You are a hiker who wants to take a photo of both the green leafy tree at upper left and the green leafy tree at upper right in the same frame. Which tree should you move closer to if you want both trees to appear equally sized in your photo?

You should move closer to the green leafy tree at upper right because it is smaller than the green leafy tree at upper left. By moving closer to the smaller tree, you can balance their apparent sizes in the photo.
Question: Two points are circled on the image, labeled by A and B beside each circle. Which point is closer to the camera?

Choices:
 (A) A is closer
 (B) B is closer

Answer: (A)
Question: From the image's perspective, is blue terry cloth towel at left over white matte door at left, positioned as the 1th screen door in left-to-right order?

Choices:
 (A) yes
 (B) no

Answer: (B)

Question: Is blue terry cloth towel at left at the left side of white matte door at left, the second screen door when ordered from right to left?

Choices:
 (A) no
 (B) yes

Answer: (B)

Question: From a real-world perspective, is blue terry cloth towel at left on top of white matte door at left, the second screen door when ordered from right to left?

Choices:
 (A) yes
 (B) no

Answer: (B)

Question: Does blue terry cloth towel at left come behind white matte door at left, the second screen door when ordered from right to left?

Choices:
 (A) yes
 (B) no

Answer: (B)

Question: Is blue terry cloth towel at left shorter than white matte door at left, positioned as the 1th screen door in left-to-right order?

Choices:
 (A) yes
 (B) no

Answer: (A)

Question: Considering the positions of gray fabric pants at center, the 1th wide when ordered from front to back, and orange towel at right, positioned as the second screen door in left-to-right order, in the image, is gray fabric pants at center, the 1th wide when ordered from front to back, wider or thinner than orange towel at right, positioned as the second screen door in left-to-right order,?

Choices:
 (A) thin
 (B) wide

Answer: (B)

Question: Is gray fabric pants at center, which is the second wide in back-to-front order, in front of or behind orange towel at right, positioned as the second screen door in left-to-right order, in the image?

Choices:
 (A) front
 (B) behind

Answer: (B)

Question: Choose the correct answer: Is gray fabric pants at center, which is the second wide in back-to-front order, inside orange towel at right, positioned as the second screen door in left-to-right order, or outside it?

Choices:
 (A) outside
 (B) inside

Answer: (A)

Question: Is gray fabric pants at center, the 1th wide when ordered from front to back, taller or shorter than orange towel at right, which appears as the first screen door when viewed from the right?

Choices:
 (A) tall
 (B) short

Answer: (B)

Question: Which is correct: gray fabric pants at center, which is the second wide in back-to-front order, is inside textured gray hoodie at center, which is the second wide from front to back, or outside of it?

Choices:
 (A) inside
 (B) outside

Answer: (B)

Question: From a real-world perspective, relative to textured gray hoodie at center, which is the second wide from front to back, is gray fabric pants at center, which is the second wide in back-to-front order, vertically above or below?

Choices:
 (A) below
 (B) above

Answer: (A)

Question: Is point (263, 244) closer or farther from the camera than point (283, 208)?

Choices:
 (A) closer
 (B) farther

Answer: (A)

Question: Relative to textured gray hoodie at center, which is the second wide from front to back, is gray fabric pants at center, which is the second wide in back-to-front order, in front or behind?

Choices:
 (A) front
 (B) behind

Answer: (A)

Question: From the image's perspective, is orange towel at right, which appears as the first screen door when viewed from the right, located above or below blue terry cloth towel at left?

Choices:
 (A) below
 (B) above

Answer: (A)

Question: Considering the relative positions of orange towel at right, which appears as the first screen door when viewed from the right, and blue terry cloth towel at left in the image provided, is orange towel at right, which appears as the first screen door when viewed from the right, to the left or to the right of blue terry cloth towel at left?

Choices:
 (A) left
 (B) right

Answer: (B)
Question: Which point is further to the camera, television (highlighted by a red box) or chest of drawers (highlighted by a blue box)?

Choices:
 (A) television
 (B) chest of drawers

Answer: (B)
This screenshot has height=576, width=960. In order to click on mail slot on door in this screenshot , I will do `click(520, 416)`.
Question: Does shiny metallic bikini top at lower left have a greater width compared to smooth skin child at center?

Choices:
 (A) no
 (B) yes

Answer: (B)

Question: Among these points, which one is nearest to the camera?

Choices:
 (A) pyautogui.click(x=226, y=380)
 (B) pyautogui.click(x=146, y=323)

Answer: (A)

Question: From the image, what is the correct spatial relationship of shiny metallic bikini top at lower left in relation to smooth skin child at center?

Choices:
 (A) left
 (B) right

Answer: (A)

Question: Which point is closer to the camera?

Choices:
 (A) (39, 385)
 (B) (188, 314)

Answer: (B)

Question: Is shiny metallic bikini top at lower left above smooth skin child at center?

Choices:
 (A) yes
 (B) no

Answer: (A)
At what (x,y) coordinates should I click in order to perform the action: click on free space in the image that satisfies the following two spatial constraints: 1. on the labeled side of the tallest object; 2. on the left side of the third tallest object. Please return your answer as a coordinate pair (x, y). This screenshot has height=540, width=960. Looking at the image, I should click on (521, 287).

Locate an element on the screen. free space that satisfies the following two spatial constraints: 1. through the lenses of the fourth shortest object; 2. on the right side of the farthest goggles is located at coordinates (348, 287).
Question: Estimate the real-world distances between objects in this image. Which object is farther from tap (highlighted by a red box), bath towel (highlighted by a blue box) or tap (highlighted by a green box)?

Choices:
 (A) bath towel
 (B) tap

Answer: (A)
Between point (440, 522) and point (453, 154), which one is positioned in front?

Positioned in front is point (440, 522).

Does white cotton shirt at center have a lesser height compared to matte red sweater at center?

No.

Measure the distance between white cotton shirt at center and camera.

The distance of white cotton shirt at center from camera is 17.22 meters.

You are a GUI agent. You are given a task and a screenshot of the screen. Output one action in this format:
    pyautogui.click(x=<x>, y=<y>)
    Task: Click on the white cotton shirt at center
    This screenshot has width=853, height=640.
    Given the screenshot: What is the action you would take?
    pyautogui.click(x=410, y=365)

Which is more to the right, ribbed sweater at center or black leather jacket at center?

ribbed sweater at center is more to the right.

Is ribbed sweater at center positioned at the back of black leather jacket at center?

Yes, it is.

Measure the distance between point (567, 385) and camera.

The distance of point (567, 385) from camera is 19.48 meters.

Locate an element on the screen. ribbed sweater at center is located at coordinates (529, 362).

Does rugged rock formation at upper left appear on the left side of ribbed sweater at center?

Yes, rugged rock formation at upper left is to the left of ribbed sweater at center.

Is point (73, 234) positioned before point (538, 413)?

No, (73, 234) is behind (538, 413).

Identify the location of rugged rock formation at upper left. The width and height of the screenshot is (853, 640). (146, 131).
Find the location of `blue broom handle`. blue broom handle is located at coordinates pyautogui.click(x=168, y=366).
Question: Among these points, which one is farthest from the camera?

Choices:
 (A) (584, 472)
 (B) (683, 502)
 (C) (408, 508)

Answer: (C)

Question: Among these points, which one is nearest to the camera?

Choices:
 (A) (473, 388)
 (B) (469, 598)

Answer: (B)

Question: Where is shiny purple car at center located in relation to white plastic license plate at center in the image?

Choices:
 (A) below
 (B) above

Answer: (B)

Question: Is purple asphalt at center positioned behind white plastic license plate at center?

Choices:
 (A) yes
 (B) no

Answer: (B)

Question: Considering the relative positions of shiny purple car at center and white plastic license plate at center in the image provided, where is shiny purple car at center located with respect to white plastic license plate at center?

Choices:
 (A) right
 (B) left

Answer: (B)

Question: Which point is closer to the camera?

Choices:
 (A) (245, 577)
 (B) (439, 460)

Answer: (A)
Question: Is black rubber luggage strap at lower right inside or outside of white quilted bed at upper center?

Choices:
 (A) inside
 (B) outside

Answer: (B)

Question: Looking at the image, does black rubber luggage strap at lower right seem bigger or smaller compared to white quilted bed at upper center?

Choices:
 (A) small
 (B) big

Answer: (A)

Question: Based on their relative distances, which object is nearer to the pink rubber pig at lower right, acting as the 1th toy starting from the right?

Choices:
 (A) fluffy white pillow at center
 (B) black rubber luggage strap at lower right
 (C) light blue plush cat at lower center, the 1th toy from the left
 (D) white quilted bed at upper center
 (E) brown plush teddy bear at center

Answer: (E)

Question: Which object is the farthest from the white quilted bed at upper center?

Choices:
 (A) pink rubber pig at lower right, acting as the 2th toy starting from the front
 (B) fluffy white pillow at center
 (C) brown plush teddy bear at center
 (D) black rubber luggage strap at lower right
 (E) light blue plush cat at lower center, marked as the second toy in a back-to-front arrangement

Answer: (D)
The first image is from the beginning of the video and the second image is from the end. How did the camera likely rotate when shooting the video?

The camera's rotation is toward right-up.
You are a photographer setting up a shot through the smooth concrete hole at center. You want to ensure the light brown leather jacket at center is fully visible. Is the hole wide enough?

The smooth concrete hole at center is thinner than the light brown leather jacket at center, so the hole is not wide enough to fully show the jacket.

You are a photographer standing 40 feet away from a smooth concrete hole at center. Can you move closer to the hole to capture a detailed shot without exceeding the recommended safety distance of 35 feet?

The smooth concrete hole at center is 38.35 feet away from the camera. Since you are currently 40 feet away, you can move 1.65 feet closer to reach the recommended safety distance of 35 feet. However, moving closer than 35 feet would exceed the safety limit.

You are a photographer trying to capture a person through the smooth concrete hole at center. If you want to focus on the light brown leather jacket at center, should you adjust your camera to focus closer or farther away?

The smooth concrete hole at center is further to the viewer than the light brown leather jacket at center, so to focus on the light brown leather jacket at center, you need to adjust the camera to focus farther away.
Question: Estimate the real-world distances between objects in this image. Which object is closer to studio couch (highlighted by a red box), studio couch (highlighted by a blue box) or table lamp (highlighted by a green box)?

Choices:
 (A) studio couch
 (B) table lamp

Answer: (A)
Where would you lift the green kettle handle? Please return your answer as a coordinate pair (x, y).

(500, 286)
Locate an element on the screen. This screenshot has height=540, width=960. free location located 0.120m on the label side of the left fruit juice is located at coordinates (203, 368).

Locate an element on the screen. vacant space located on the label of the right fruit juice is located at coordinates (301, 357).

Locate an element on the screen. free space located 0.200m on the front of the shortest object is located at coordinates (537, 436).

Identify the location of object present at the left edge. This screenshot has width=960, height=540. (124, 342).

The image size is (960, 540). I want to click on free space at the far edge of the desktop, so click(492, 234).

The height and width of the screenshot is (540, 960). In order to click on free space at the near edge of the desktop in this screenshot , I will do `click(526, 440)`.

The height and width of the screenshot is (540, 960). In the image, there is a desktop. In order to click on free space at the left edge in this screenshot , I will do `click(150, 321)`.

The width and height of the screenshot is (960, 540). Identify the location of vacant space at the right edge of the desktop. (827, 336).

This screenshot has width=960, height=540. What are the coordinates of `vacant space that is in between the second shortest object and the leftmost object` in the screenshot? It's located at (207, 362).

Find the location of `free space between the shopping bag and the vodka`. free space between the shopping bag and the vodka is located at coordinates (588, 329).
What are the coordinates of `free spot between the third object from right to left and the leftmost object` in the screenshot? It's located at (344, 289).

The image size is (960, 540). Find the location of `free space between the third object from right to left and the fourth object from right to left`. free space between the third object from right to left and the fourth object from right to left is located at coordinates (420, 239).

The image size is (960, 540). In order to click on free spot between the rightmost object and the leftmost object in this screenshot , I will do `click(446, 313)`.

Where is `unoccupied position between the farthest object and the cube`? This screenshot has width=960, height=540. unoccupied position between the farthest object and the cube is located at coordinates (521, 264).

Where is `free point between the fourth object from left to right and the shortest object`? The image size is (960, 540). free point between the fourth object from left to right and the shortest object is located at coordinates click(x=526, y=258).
============================================================
__Your task__: Repeat the lines word for word, beginning with the first line and ending with the line that contains "(B) B is closer". Include that final line.

__Answer box__:
You are a hiker who wants to take a photo of both the green leafy tree at upper left and the green leafy tree at upper right in the same frame. Which tree should you move closer to if you want both trees to appear equally sized in your photo?

You should move closer to the green leafy tree at upper right because it is smaller than the green leafy tree at upper left. By moving closer to the smaller tree, you can balance their apparent sizes in the photo.
Question: Two points are circled on the image, labeled by A and B beside each circle. Which point is closer to the camera?

Choices:
 (A) A is closer
 (B) B is closer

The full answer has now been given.